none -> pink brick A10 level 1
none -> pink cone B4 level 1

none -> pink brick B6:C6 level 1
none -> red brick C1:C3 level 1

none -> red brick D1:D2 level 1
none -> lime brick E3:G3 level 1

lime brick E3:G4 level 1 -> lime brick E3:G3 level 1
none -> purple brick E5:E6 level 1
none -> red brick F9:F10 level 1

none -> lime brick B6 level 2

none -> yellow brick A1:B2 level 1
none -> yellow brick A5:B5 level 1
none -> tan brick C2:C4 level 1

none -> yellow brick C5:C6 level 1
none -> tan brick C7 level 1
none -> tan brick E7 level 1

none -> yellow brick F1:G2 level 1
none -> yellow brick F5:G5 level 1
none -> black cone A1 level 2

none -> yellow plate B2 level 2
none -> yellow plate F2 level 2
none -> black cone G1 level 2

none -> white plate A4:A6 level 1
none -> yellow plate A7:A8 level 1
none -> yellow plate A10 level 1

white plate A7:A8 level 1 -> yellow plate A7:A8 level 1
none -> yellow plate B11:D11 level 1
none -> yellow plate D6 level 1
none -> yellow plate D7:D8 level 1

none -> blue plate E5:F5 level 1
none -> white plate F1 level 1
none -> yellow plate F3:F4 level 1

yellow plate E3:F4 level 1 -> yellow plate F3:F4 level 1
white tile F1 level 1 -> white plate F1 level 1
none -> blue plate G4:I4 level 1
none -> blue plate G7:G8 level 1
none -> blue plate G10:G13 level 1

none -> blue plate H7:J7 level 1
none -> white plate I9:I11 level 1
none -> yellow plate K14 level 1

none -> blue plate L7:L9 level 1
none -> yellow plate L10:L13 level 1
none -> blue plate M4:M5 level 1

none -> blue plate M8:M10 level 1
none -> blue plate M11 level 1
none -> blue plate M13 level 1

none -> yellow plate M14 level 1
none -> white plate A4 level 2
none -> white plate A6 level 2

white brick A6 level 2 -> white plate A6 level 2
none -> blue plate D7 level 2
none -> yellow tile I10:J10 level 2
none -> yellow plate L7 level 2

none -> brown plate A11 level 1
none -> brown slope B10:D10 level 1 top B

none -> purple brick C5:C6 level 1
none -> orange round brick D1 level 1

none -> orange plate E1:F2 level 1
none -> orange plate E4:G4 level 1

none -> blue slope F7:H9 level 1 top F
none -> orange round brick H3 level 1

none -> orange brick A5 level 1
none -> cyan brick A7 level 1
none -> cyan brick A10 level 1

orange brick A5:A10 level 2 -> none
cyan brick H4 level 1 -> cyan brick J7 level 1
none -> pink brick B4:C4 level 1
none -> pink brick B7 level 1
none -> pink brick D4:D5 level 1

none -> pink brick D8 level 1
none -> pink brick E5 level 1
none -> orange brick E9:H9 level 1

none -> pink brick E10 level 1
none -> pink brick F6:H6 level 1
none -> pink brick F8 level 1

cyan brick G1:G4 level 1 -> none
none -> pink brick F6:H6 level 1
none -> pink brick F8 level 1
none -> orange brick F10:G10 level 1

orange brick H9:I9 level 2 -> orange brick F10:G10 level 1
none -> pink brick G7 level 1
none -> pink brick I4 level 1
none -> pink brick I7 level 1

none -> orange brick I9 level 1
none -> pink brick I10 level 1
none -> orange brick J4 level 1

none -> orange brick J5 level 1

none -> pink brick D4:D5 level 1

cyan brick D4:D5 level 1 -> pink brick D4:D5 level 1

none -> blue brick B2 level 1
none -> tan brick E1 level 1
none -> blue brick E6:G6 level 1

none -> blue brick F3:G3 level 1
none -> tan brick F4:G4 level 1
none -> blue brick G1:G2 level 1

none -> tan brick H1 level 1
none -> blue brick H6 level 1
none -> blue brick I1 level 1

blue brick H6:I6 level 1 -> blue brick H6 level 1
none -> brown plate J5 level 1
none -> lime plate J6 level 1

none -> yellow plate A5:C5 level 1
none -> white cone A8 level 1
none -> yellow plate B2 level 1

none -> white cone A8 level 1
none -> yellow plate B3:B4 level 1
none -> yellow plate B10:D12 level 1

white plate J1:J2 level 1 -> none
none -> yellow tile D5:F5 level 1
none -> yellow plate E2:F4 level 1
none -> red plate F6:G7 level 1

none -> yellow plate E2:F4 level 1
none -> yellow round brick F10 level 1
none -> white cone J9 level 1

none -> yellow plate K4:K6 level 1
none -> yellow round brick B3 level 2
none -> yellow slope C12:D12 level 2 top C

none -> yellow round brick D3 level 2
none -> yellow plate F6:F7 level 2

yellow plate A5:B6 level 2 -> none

* * * *

→ **TASK STATEMENT**:
Where in the records above does the word "slope" appear? Copy each line that holds it.

→ **REPLY**:
none -> brown slope B10:D10 level 1 top B
none -> blue slope F7:H9 level 1 top F
none -> yellow slope C12:D12 level 2 top C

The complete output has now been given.